SOURCE INFORMATION START

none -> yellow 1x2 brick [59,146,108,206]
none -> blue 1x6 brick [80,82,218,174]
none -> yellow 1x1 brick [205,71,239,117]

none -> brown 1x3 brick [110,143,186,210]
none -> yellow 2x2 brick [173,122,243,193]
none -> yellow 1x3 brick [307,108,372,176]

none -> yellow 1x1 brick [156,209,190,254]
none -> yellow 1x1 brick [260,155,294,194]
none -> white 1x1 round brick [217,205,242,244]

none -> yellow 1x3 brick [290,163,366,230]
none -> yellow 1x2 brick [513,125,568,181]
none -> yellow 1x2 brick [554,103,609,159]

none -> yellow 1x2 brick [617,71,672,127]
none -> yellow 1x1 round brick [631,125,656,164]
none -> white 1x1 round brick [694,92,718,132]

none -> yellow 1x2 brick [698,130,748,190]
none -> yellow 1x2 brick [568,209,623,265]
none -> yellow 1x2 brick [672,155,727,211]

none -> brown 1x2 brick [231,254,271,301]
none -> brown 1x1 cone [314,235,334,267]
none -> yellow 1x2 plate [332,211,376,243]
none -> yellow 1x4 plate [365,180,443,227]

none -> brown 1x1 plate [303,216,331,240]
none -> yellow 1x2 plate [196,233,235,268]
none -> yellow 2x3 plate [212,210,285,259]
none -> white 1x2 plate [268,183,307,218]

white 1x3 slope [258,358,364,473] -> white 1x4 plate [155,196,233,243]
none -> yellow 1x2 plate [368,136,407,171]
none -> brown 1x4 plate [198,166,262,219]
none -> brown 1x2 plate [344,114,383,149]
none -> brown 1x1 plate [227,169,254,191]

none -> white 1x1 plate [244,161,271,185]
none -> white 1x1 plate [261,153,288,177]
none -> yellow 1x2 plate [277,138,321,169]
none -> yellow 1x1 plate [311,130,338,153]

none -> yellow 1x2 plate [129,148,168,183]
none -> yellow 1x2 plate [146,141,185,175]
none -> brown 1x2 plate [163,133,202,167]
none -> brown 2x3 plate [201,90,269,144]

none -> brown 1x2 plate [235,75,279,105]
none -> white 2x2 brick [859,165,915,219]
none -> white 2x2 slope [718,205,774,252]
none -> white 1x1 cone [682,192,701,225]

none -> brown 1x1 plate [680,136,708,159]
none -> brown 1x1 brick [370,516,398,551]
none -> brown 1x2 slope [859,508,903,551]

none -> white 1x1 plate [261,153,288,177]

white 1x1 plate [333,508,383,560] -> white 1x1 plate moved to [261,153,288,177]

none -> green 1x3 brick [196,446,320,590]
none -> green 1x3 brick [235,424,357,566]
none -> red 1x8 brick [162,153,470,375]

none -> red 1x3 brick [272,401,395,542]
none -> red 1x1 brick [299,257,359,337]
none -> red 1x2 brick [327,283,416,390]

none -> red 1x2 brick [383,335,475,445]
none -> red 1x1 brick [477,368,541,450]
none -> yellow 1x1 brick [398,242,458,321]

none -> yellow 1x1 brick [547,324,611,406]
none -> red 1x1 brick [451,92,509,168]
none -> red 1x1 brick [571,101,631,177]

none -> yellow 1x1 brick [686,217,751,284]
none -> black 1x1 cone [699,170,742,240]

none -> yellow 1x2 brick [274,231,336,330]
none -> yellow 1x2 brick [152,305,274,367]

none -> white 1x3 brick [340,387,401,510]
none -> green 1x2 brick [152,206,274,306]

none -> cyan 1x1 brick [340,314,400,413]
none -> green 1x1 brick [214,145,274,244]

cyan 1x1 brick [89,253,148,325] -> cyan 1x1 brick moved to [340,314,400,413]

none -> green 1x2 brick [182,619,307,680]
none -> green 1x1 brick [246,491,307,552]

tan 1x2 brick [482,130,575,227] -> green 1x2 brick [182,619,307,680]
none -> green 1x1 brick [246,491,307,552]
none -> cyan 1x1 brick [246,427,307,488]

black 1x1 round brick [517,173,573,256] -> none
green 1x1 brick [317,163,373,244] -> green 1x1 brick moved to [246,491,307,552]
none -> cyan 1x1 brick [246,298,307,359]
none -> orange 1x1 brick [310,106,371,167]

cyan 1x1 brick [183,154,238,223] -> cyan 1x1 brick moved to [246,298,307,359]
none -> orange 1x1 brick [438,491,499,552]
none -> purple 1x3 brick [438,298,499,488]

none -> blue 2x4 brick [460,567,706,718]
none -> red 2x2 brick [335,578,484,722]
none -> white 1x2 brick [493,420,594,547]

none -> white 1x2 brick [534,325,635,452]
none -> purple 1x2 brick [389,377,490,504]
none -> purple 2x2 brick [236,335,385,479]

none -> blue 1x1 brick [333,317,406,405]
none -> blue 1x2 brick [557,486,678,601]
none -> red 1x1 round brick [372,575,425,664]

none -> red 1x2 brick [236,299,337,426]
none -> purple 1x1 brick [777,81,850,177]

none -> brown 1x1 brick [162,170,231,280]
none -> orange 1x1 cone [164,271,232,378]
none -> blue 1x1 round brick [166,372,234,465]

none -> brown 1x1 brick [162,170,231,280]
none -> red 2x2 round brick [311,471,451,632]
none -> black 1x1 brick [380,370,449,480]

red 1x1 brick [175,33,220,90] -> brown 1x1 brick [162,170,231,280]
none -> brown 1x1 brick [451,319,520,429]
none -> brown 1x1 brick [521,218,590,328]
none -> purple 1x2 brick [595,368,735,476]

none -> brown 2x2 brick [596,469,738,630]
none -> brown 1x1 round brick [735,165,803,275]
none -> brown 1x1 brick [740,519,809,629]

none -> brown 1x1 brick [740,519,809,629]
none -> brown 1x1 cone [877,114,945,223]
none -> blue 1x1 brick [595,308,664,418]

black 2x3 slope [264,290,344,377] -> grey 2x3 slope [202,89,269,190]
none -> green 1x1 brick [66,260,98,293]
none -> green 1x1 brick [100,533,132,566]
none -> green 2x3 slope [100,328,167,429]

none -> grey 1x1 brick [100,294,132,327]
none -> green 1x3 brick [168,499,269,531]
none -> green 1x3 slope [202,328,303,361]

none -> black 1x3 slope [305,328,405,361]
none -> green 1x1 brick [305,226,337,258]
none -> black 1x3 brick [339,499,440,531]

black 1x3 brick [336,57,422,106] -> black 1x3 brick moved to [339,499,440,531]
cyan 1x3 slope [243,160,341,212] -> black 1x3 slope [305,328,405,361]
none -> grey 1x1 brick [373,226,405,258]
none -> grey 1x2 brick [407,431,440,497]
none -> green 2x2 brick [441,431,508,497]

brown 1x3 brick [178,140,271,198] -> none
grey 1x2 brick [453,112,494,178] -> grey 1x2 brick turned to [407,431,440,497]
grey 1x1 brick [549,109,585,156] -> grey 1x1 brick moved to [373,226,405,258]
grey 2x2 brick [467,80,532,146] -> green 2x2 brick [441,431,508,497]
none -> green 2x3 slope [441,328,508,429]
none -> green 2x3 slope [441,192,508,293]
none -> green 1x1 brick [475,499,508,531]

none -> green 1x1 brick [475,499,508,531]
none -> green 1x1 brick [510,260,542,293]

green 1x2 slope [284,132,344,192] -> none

SOURCE INFORMATION END

**YOUR ASSIGNMENT:** In this exercise, copy only the lines from the opening line of the material through the line where "none -> yellow 1x1 round" appears.

**EXERCISE RESULT:**
none -> yellow 1x2 brick [59,146,108,206]
none -> blue 1x6 brick [80,82,218,174]
none -> yellow 1x1 brick [205,71,239,117]

none -> brown 1x3 brick [110,143,186,210]
none -> yellow 2x2 brick [173,122,243,193]
none -> yellow 1x3 brick [307,108,372,176]

none -> yellow 1x1 brick [156,209,190,254]
none -> yellow 1x1 brick [260,155,294,194]
none -> white 1x1 round brick [217,205,242,244]

none -> yellow 1x3 brick [290,163,366,230]
none -> yellow 1x2 brick [513,125,568,181]
none -> yellow 1x2 brick [554,103,609,159]

none -> yellow 1x2 brick [617,71,672,127]
none -> yellow 1x1 round brick [631,125,656,164]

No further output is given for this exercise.